- _Records to process_:
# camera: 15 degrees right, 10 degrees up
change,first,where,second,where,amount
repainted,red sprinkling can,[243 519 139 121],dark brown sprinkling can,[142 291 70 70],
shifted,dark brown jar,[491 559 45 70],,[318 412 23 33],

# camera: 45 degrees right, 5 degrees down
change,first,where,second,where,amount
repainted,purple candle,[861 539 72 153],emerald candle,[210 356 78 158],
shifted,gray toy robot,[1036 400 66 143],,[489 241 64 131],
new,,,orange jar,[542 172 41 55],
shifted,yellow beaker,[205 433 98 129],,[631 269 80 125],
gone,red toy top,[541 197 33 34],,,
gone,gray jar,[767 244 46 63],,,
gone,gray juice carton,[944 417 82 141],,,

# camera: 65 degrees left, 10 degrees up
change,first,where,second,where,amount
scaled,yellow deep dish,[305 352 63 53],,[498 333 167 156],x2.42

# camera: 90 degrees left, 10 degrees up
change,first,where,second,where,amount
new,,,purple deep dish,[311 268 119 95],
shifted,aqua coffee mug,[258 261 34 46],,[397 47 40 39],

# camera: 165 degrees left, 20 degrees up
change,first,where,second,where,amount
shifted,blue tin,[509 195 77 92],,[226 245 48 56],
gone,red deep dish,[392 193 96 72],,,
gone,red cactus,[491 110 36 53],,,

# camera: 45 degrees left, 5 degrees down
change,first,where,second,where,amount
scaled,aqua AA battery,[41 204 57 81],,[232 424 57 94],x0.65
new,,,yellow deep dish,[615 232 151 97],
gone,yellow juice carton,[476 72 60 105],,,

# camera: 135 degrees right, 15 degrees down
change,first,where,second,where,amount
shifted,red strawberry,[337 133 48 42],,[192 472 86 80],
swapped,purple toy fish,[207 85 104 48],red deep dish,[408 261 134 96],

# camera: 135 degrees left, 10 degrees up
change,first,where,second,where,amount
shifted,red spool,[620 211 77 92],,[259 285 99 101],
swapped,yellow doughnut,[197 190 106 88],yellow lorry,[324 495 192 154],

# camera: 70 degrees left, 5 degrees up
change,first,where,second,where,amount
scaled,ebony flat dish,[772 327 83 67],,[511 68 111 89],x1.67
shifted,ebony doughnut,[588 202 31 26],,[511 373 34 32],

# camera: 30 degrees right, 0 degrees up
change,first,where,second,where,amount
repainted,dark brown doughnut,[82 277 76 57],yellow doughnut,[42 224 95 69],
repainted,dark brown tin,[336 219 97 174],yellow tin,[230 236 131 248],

- _Task to carry out_:
For the word "gray", count the lines of the data that contain it and state only that count.

- _The answer_:
3